● **EXERCISE REQUIREMENTS**:
Your copy must hold all of the data below, unchanged and without images.
^^^^^^^^
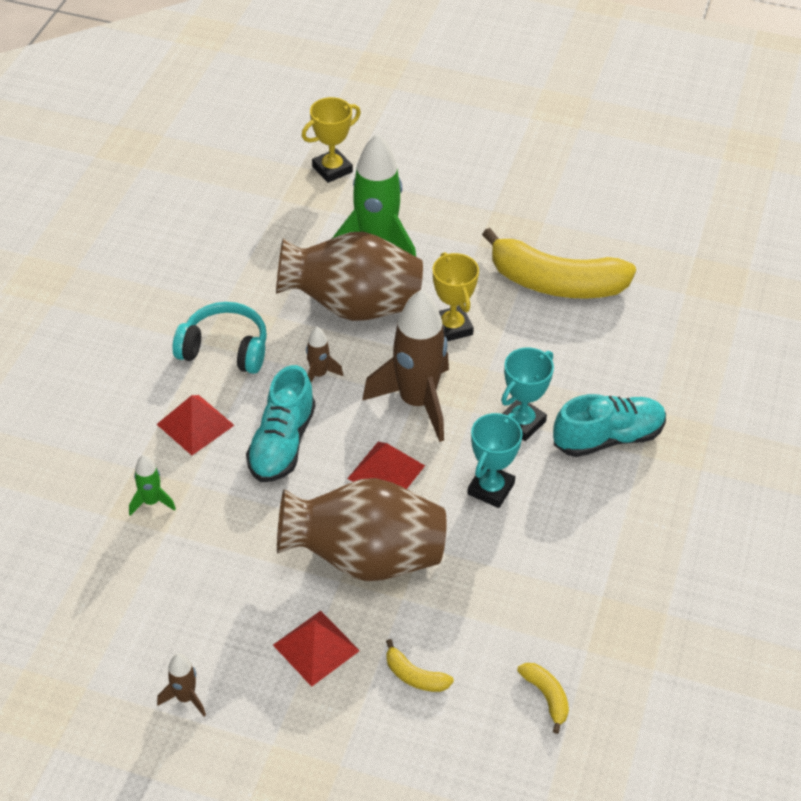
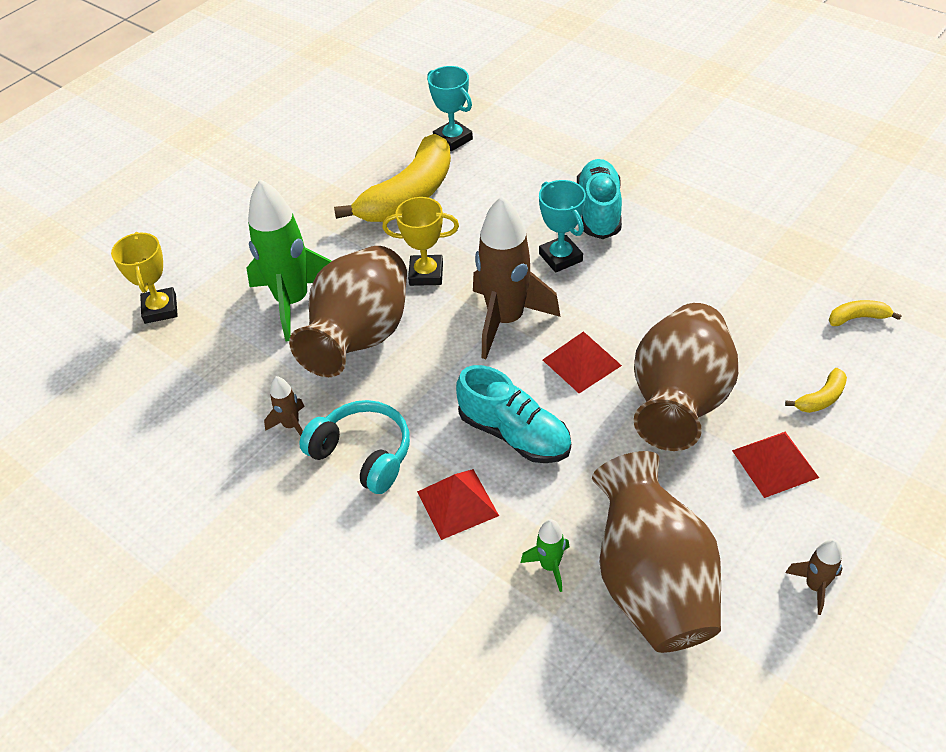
camera: 65 degrees left, 0 degrees up
turquoise headphones [172,302,267,374] -> turquoise headphones turned 90 degrees clockwise [299,400,410,494]
brown rocket [306,327,343,383] -> brown rocket moved to [264,376,305,436]
turquoise trophy [467,413,523,508] -> turquoise trophy moved to [427,66,473,151]
none -> brown vase [592,451,721,653]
^^^^^^^^
● **RESPONSE**:
camera: 65 degrees left, 0 degrees up
turquoise headphones [172,302,267,374] -> turquoise headphones turned 90 degrees clockwise [299,400,410,494]
brown rocket [306,327,343,383] -> brown rocket moved to [264,376,305,436]
turquoise trophy [467,413,523,508] -> turquoise trophy moved to [427,66,473,151]
none -> brown vase [592,451,721,653]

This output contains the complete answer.